→ **Problem to solve**
In the data below, find each line carrying the string "none" and copy it out.
[[ Data provided, beginning ]]
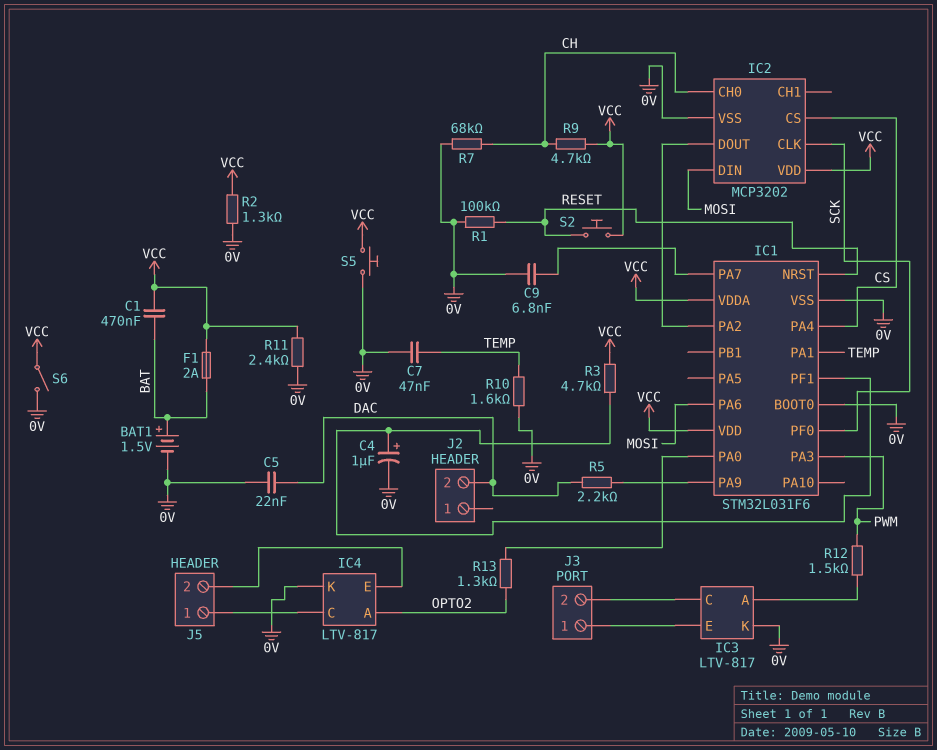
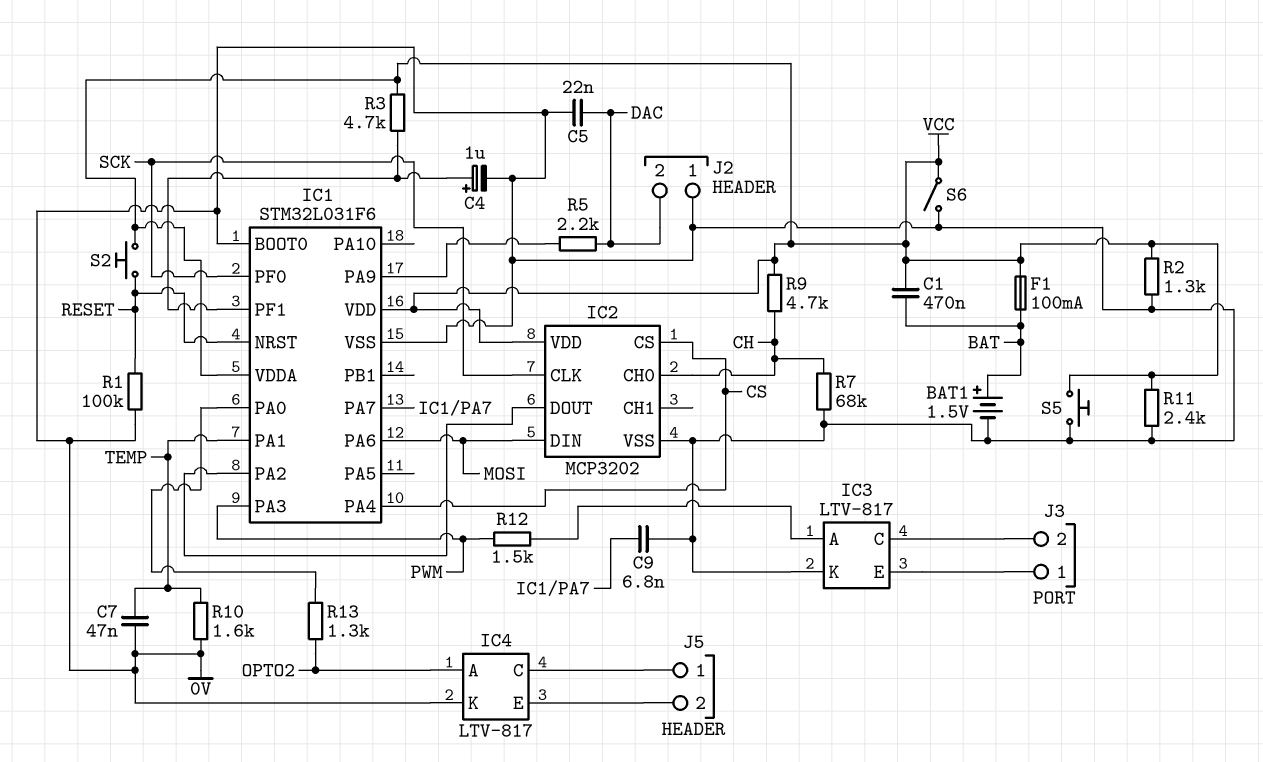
F1: 2A (BAT, VCC) -> 100mA (BAT, VCC)
J2 pin 1: none -> 0V

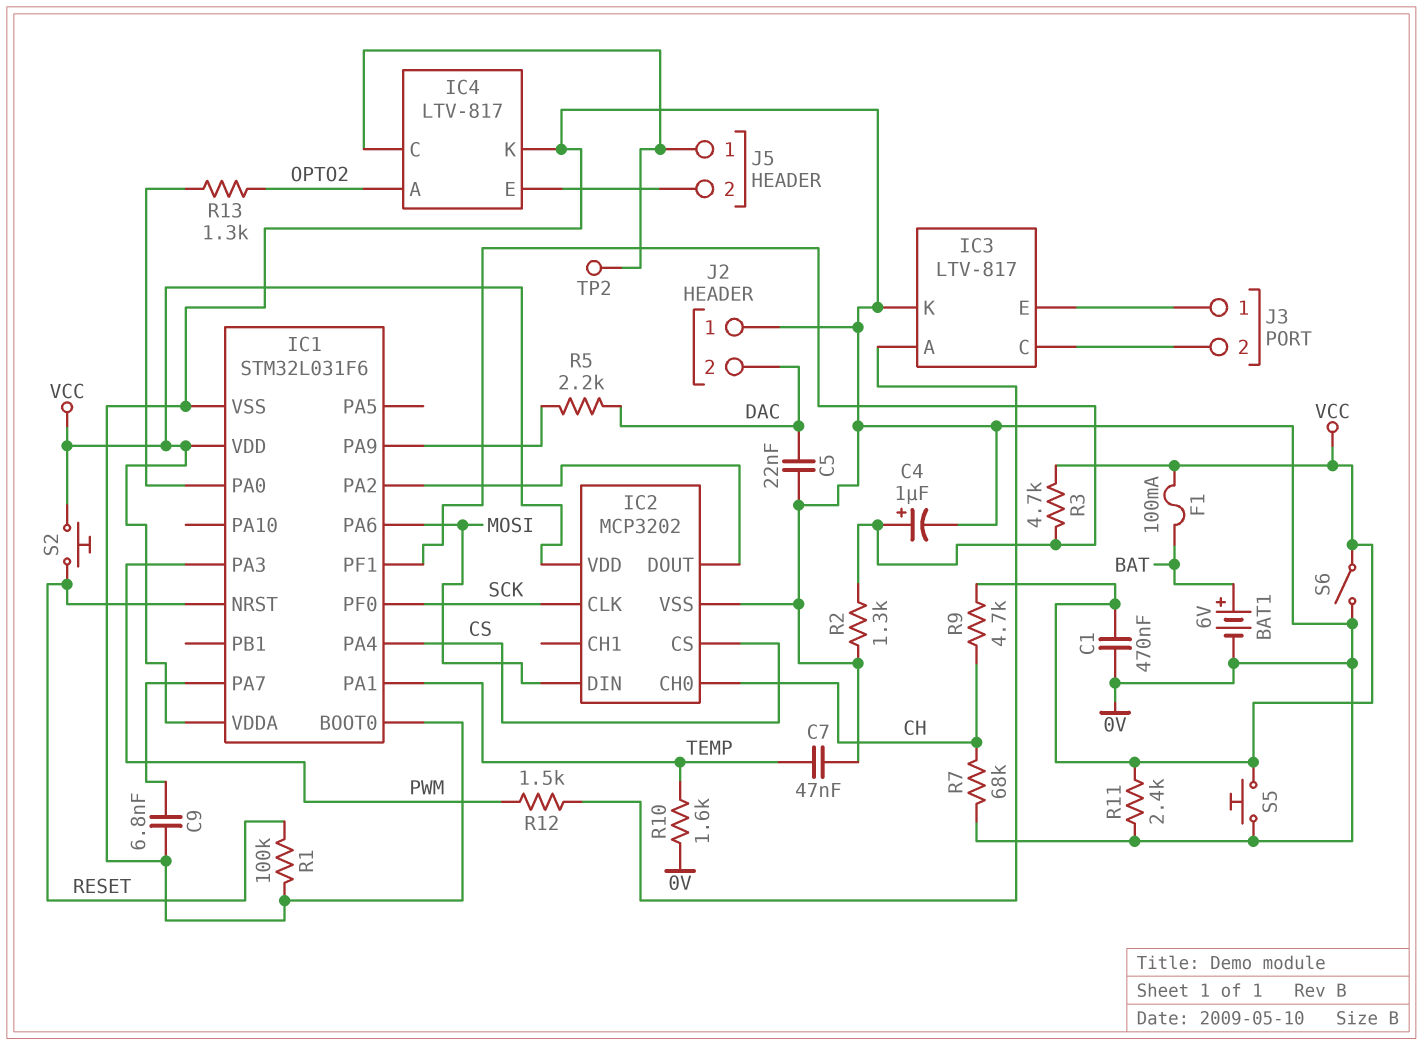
BAT1: 1.5V (plus BAT, minus 0V) -> 6V (plus BAT, minus 0V)
C1: 470nF (BAT, VCC) -> 470nF (0V, VCC)
R2: 1.3k (0V, VCC) -> 1.3k (0V, IC1/PF1)
TP2: none -> test point (IC4/C)

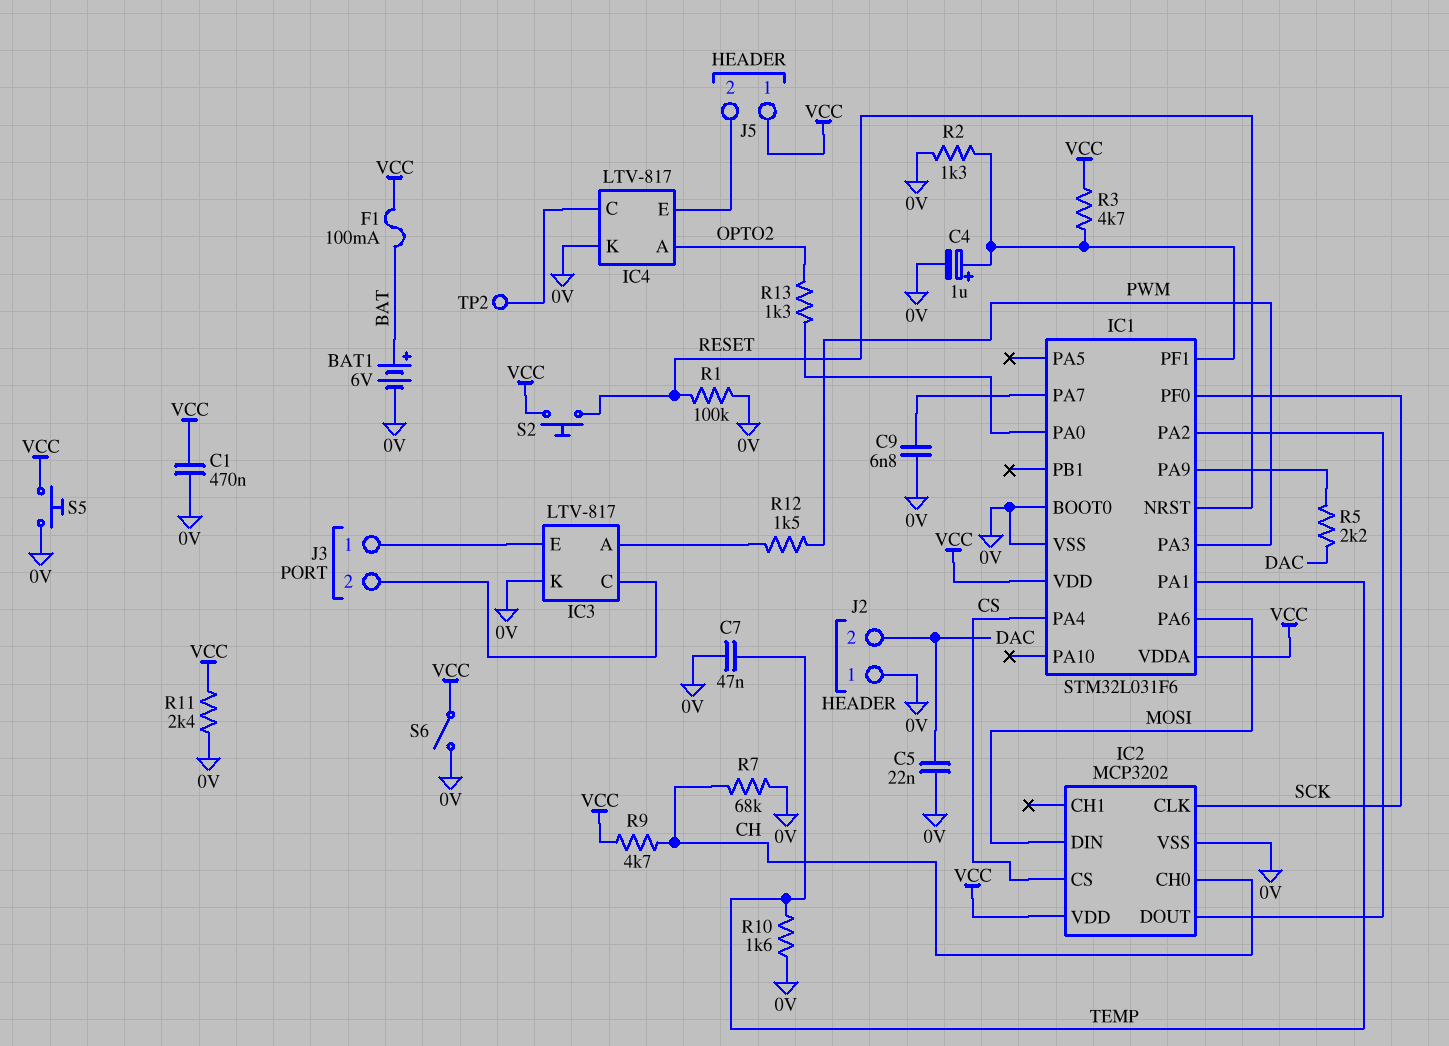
J5 pin 1: IC4/C -> VCC

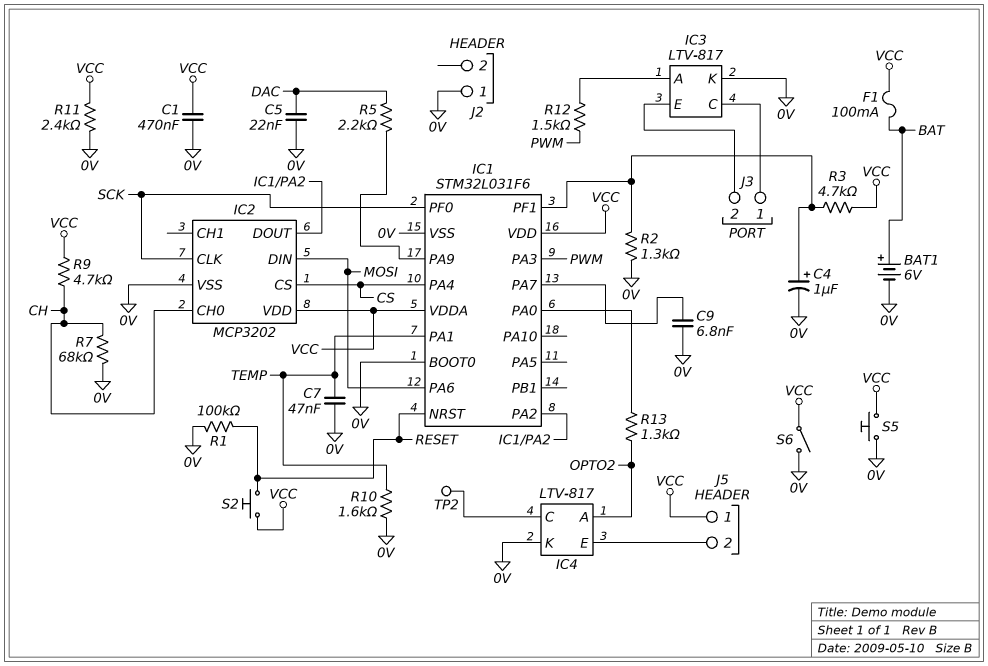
J2 pin 2: DAC -> none
J3 pin 1: IC3/E -> IC3/C
J3 pin 2: IC3/C -> IC3/E

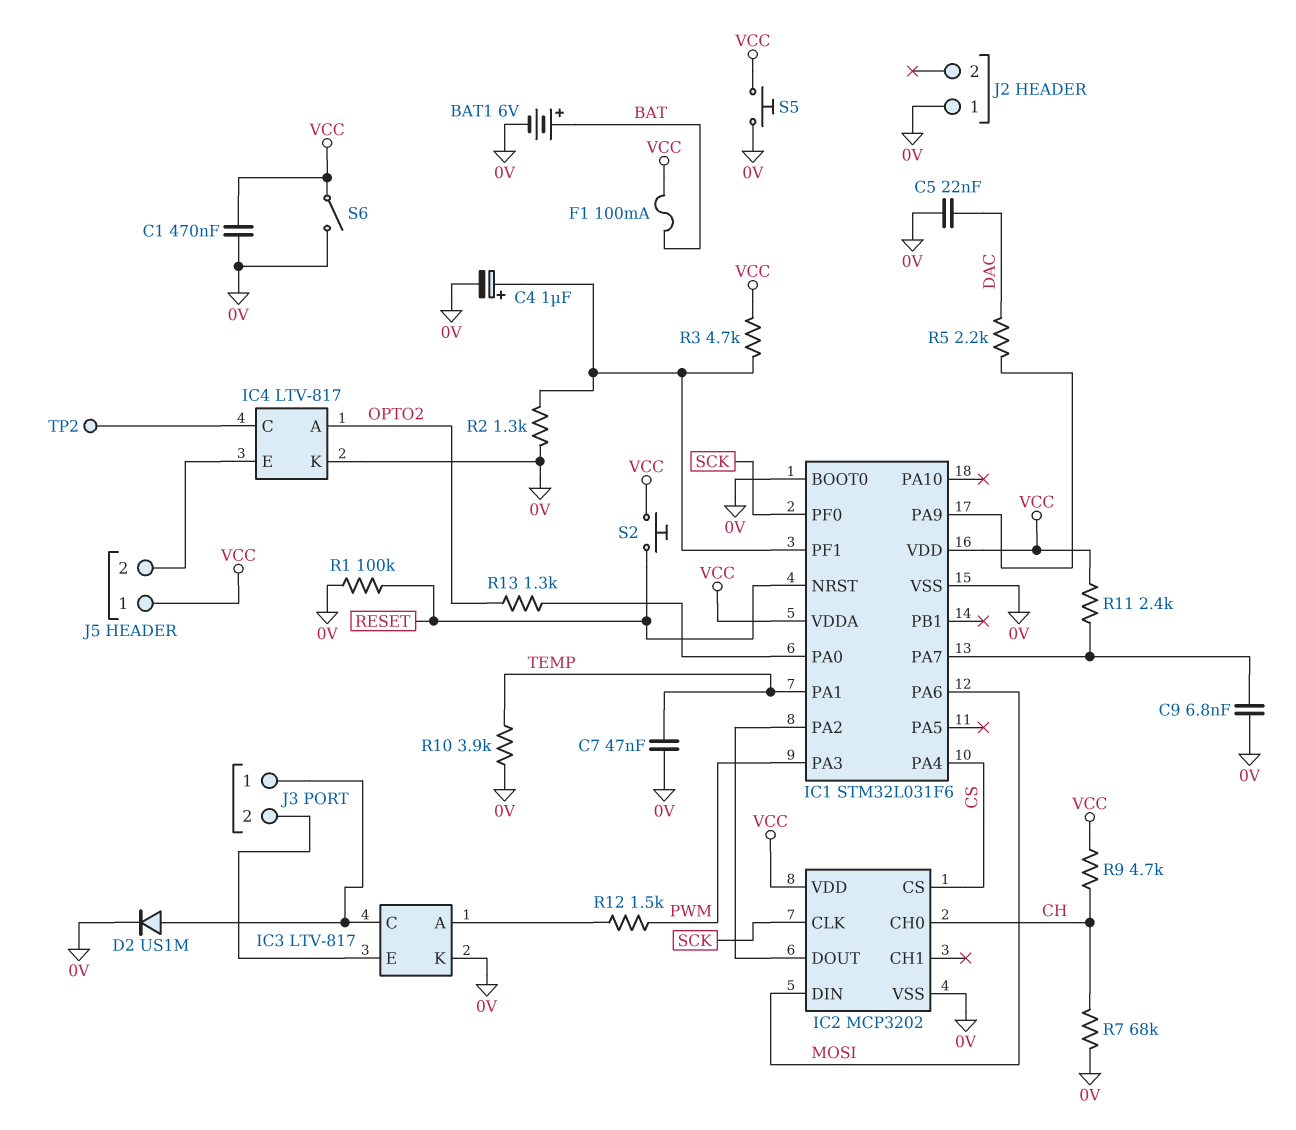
D2: none -> diode US1M (A IC3/C, K 0V)
R10: 1.6k (0V, TEMP) -> 3.9k (0V, TEMP)
R11: 2.4k (0V, VCC) -> 2.4k (IC1/PA7, VCC)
[[ Data provided, end ]]
→ **Exercise response**
J2 pin 1: none -> 0V
TP2: none -> test point (IC4/C)
J2 pin 2: DAC -> none
D2: none -> diode US1M (A IC3/C, K 0V)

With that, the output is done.